* **Supplied entries**:
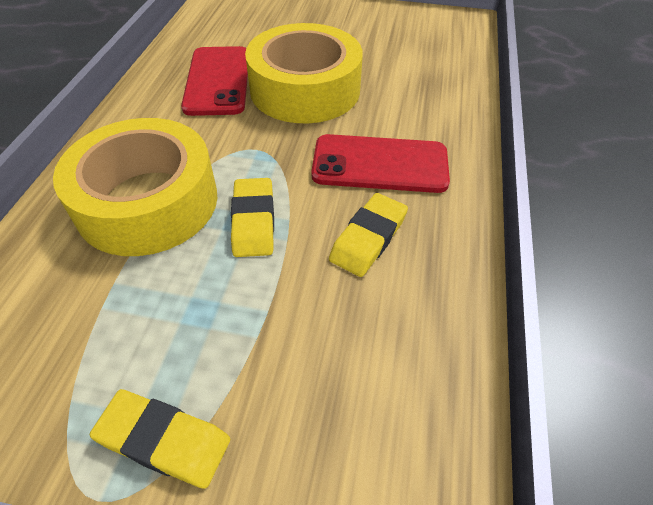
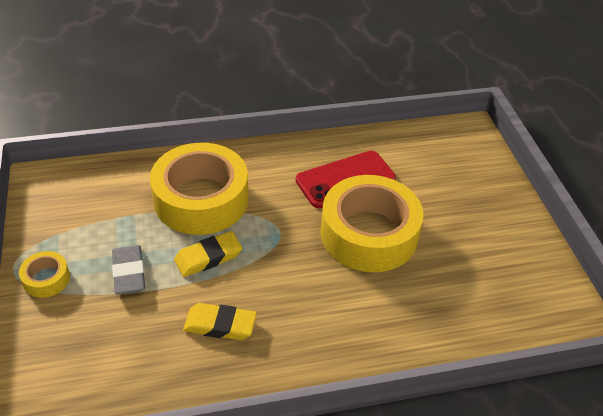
camera: 65 degrees right, 5 degrees down
(164, 440) = (46, 279): yellow eraser -> yellow tape
(225, 315) = (129, 272): none -> grey eraser
(380, 164) = (302, 310): red phone -> none

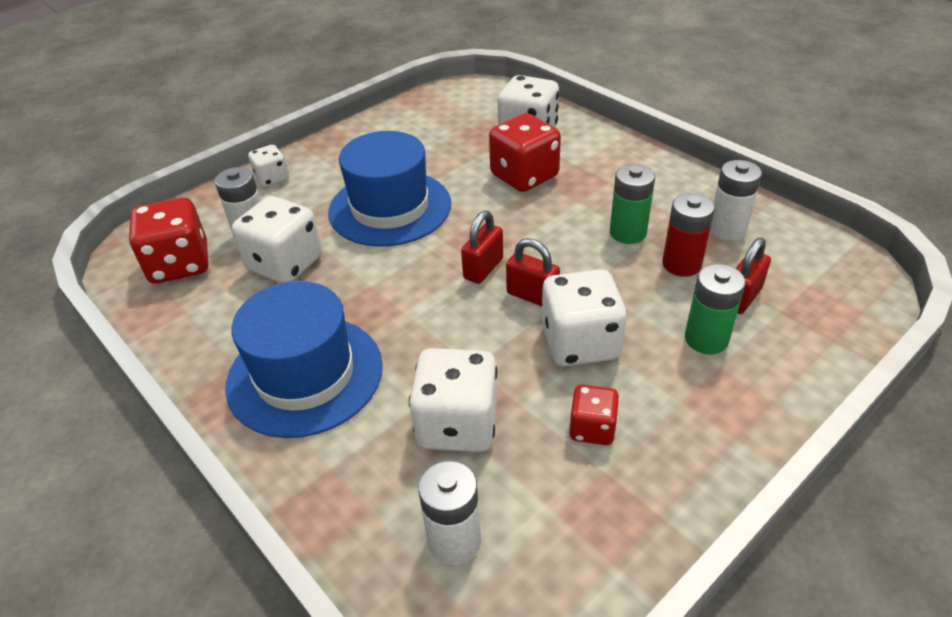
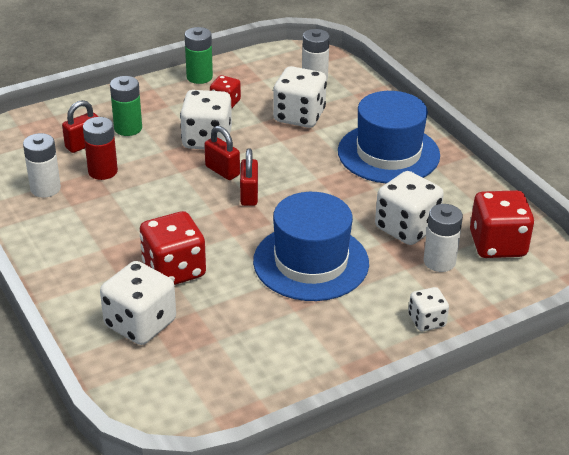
camera: 170 degrees left, 5 degrees down
(483, 269) = (249, 195): red padlock -> red padlock turned 45 degrees counterclockwise
(628, 233) = (122, 200): green battery -> green battery (199, 77)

* **What to do**:
A word-for-word copy of the lines from the one with "(164, 440) = (46, 279): yellow" through the final line of the listing above is the whole answer, and it contains no pictures.

* **Task answer**:
(164, 440) = (46, 279): yellow eraser -> yellow tape
(225, 315) = (129, 272): none -> grey eraser
(380, 164) = (302, 310): red phone -> none

camera: 170 degrees left, 5 degrees down
(483, 269) = (249, 195): red padlock -> red padlock turned 45 degrees counterclockwise
(628, 233) = (122, 200): green battery -> green battery (199, 77)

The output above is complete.